> [Supplied records]:
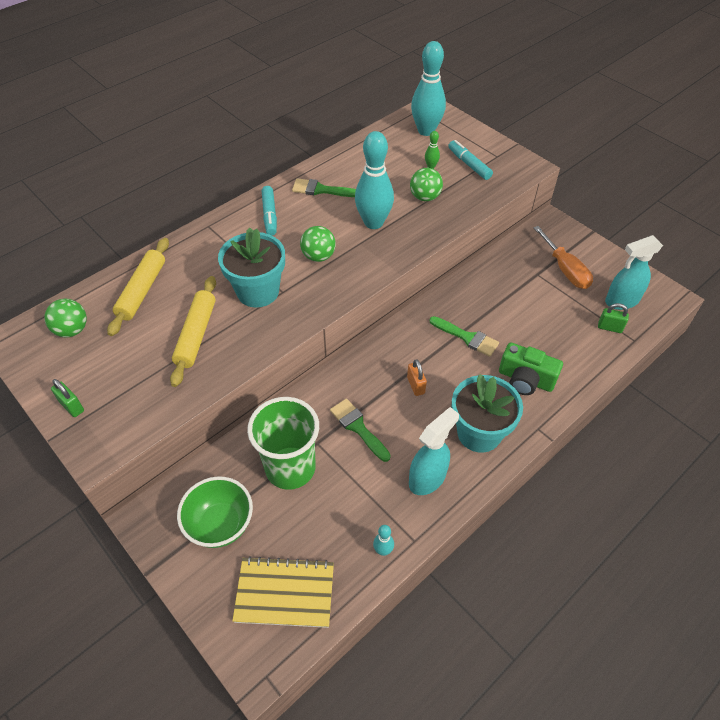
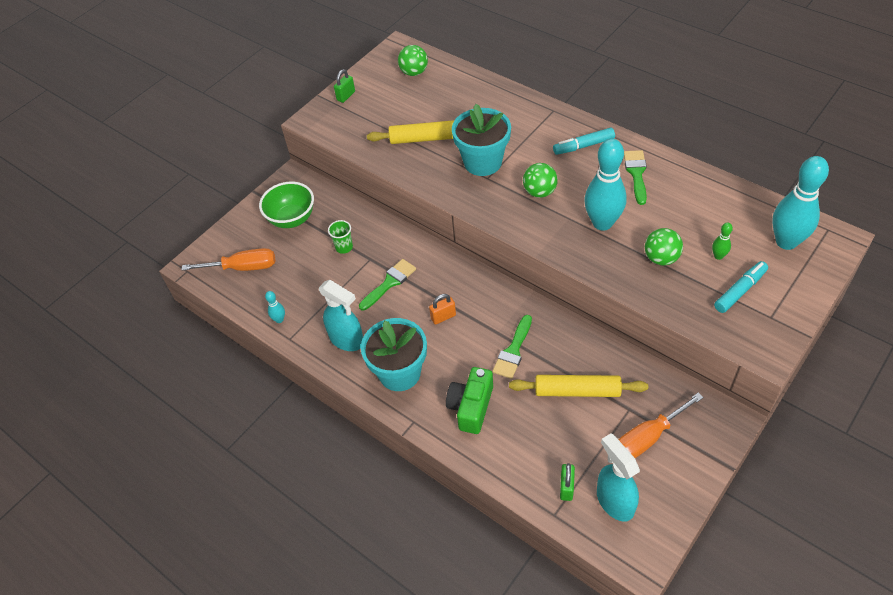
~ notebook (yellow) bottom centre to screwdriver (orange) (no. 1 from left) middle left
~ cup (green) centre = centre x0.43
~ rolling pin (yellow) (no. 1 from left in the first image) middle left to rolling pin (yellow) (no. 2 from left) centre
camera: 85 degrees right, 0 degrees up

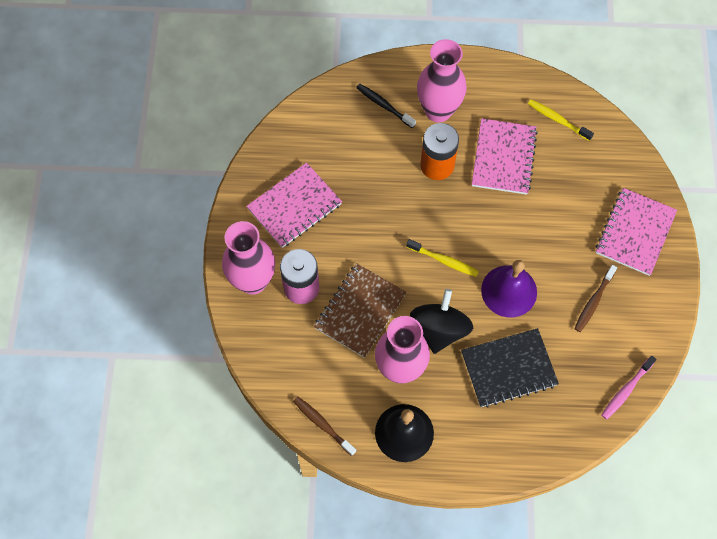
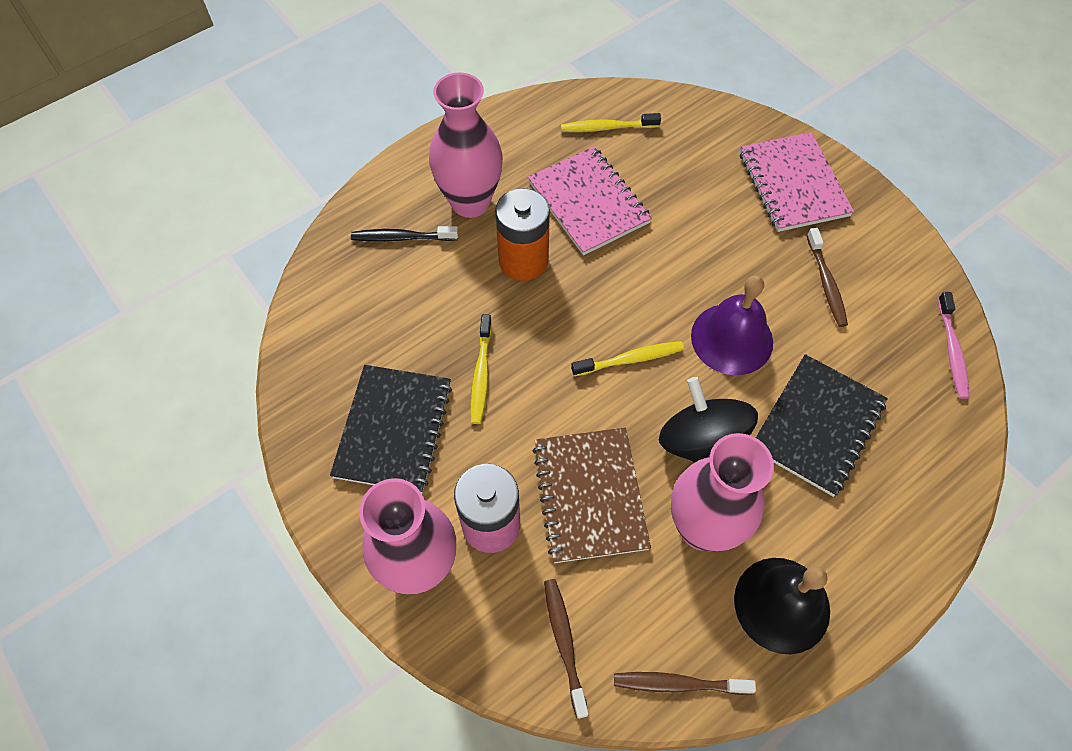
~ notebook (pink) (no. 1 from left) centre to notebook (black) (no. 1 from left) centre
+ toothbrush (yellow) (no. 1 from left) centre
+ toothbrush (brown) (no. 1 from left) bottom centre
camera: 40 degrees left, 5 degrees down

> [Task prompt]:
Give the listing again word for word. Skip any pictures.

> [Reply]:
~ notebook (yellow) bottom centre to screwdriver (orange) (no. 1 from left) middle left
~ cup (green) centre = centre x0.43
~ rolling pin (yellow) (no. 1 from left in the first image) middle left to rolling pin (yellow) (no. 2 from left) centre
camera: 85 degrees right, 0 degrees up

~ notebook (pink) (no. 1 from left) centre to notebook (black) (no. 1 from left) centre
+ toothbrush (yellow) (no. 1 from left) centre
+ toothbrush (brown) (no. 1 from left) bottom centre
camera: 40 degrees left, 5 degrees down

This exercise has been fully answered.